What to produce: Below are some entries. Copy each line in them that holds "banana".

Per-category count data
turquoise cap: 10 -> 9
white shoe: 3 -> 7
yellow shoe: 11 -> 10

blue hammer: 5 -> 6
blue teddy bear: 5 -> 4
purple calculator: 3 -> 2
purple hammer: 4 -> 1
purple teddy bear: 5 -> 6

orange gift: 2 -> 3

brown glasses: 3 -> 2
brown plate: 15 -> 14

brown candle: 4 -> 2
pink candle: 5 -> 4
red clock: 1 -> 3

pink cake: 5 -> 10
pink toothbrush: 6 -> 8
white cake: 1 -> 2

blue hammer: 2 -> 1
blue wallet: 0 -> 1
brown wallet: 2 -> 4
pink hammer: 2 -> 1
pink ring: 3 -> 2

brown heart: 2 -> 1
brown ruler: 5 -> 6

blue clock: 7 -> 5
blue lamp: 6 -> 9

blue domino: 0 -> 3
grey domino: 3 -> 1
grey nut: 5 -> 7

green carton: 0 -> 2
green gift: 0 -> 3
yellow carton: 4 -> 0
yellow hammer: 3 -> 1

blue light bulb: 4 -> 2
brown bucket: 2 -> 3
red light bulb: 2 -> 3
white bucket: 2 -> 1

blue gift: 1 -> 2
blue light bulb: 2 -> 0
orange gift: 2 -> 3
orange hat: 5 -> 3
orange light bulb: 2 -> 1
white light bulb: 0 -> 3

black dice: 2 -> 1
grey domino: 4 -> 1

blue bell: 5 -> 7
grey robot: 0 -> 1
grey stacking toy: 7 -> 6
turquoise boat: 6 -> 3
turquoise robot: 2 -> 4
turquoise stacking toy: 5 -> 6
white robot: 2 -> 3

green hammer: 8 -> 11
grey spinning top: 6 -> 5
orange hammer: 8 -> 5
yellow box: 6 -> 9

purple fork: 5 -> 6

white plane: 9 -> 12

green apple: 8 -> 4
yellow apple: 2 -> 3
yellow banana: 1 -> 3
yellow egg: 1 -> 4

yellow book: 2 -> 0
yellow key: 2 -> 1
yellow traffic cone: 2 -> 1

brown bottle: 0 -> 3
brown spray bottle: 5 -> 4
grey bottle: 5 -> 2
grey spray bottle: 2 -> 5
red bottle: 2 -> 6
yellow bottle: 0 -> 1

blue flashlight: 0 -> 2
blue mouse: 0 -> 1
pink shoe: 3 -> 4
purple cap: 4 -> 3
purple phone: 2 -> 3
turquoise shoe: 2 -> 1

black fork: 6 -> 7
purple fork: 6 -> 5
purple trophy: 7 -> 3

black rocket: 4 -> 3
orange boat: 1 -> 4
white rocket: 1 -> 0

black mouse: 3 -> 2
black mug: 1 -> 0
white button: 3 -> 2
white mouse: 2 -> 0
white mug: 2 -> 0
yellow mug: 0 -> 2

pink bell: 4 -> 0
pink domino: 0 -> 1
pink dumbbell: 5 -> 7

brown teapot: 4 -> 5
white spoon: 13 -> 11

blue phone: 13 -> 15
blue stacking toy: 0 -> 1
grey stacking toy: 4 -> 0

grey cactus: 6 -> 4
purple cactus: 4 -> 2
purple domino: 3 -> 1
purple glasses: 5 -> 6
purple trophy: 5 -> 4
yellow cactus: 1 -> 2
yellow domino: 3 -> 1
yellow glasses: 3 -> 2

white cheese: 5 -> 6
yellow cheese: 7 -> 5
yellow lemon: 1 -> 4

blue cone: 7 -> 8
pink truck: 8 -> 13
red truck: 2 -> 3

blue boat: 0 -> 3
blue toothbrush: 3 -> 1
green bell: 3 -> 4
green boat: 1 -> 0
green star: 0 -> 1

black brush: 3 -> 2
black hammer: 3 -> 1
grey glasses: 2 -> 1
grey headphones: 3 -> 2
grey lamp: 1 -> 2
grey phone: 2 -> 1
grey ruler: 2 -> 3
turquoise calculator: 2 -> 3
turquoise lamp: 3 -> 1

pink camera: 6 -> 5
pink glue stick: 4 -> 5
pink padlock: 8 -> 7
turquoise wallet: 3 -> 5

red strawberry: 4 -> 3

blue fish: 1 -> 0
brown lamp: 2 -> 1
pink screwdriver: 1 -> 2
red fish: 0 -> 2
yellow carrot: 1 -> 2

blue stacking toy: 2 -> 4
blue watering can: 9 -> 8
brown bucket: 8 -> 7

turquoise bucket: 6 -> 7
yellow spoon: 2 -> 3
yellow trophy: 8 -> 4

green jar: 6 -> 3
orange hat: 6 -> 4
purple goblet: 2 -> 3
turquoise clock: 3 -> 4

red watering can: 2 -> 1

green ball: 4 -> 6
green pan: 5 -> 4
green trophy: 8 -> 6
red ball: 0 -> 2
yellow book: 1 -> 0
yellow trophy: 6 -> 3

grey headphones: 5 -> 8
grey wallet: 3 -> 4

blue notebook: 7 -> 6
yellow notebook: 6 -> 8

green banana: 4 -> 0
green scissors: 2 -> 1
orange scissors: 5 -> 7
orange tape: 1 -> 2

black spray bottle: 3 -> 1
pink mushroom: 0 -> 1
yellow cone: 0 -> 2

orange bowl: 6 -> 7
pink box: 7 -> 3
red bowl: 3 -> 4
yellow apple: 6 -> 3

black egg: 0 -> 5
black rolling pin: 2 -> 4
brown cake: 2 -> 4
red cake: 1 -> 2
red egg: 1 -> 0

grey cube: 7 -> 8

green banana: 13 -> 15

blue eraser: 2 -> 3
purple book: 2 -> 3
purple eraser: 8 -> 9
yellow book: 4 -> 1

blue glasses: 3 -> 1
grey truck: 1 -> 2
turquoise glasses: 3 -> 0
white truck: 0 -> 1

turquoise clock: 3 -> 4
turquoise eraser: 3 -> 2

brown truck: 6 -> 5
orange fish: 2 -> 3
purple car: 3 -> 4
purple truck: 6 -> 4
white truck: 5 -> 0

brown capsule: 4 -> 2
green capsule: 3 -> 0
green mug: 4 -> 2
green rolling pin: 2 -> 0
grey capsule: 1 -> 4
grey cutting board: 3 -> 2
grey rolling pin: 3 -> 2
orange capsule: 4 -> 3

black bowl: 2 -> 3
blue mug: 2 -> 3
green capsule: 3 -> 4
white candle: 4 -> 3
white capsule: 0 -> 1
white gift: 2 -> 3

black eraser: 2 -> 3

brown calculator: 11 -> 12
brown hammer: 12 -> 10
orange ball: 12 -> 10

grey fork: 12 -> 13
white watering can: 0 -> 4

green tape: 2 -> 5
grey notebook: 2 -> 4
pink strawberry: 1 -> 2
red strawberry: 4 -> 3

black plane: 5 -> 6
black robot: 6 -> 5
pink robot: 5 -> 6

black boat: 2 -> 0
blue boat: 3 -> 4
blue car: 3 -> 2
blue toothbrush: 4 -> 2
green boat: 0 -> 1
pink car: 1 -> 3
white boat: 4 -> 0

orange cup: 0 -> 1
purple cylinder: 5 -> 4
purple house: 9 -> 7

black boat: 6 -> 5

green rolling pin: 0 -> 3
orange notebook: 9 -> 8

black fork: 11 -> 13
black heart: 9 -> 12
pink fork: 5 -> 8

Answer for this exercise:
yellow banana: 1 -> 3
green banana: 4 -> 0
green banana: 13 -> 15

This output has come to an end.